▶ EXERCISE REQUIREMENTS
Repeat each entry as written, dropping any picture you find.

▶ EXTRACTED MATERIAL
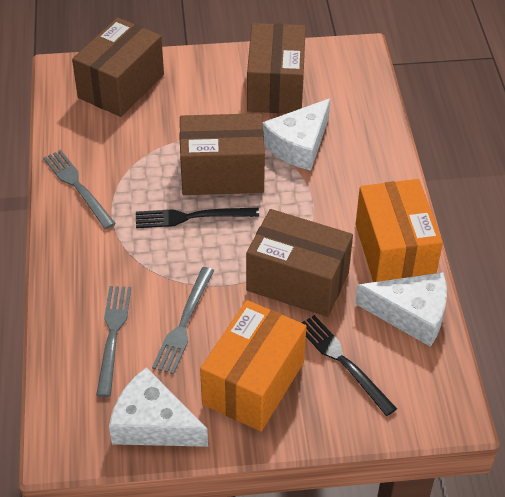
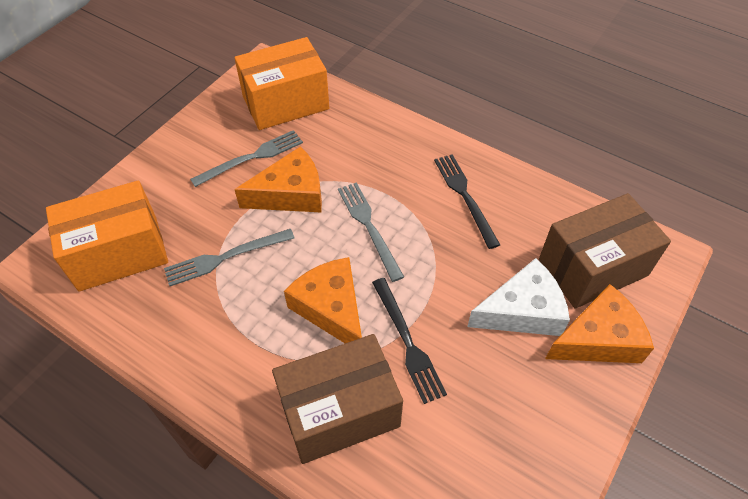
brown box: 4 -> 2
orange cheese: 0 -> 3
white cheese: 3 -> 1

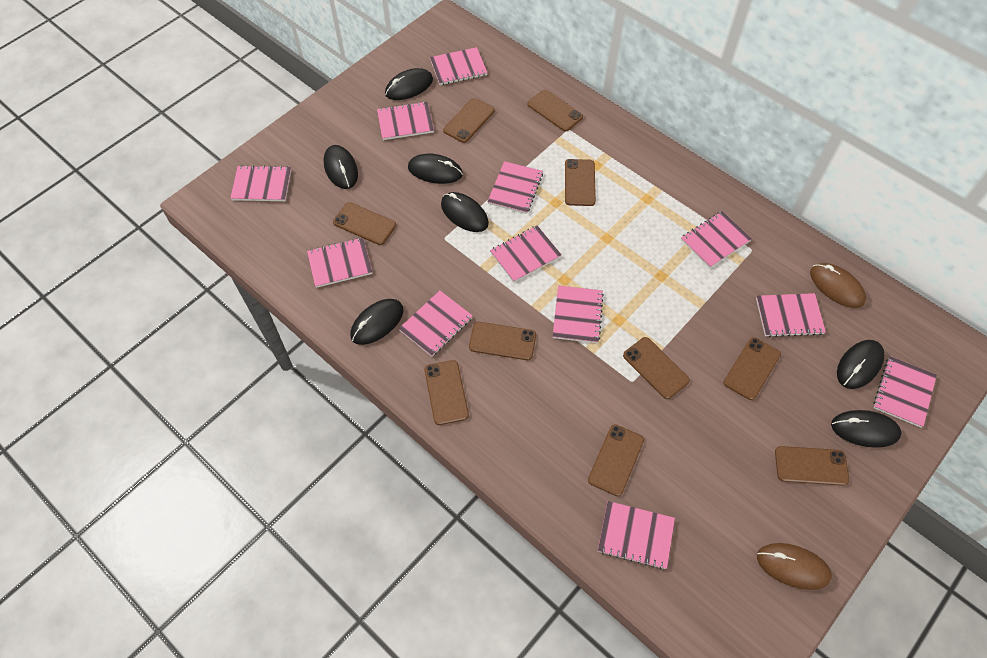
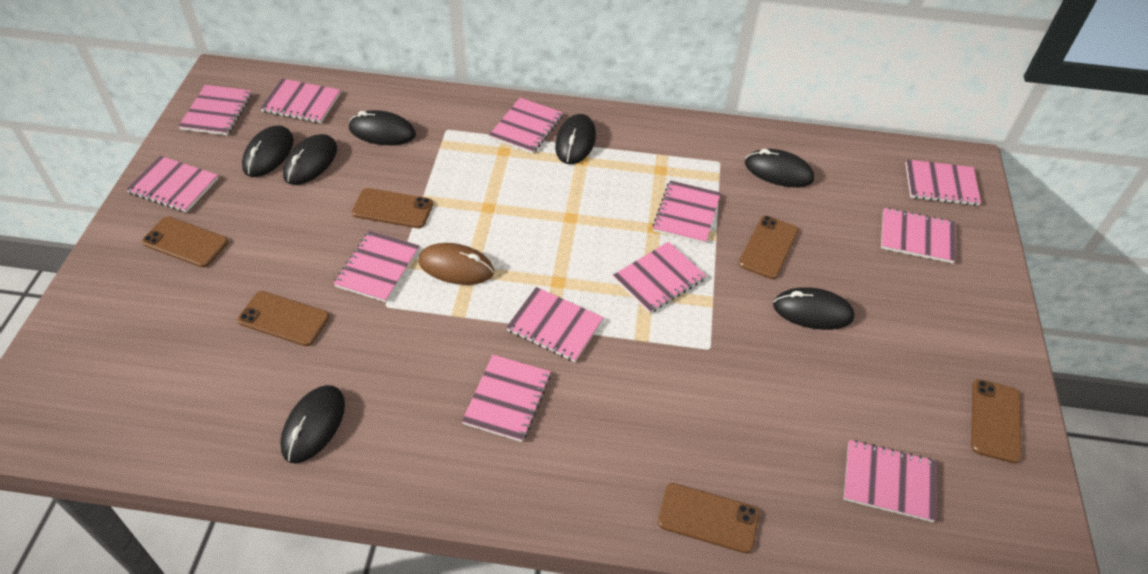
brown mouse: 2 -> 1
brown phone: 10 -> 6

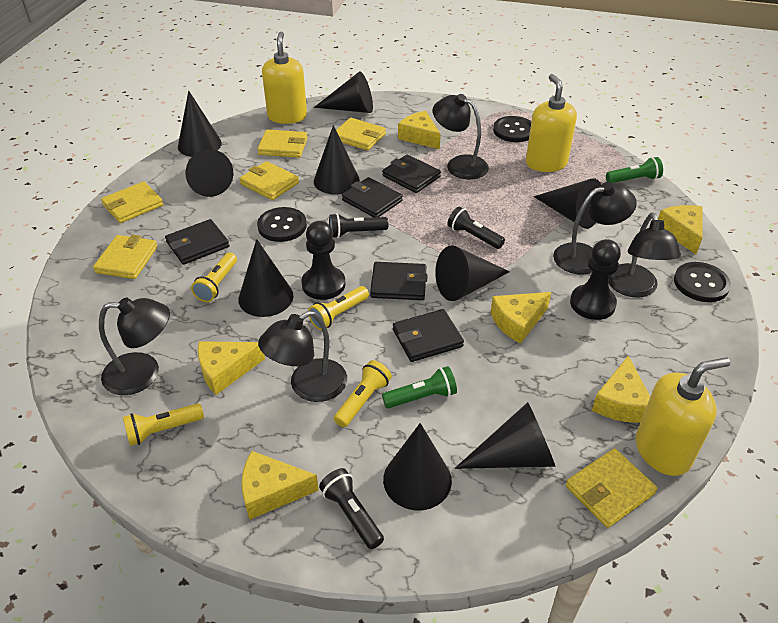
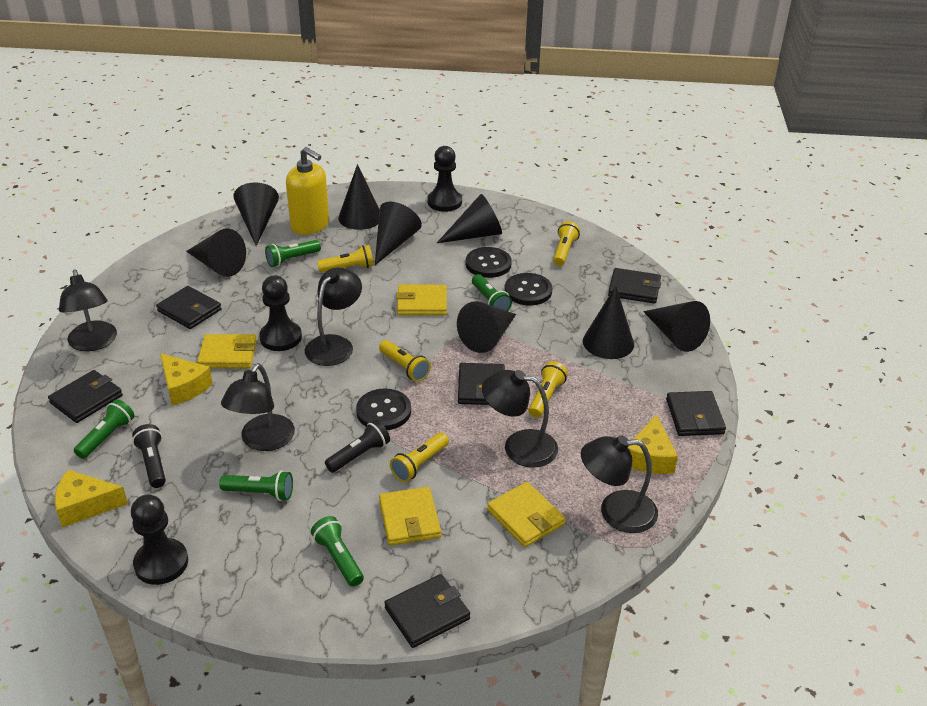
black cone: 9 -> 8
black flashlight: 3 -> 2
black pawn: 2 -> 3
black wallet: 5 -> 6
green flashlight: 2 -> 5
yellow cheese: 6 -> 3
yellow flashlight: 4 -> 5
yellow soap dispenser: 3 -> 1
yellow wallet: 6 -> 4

▶ PROBLEM SOLUTION
brown box: 4 -> 2
orange cheese: 0 -> 3
white cheese: 3 -> 1

brown mouse: 2 -> 1
brown phone: 10 -> 6

black cone: 9 -> 8
black flashlight: 3 -> 2
black pawn: 2 -> 3
black wallet: 5 -> 6
green flashlight: 2 -> 5
yellow cheese: 6 -> 3
yellow flashlight: 4 -> 5
yellow soap dispenser: 3 -> 1
yellow wallet: 6 -> 4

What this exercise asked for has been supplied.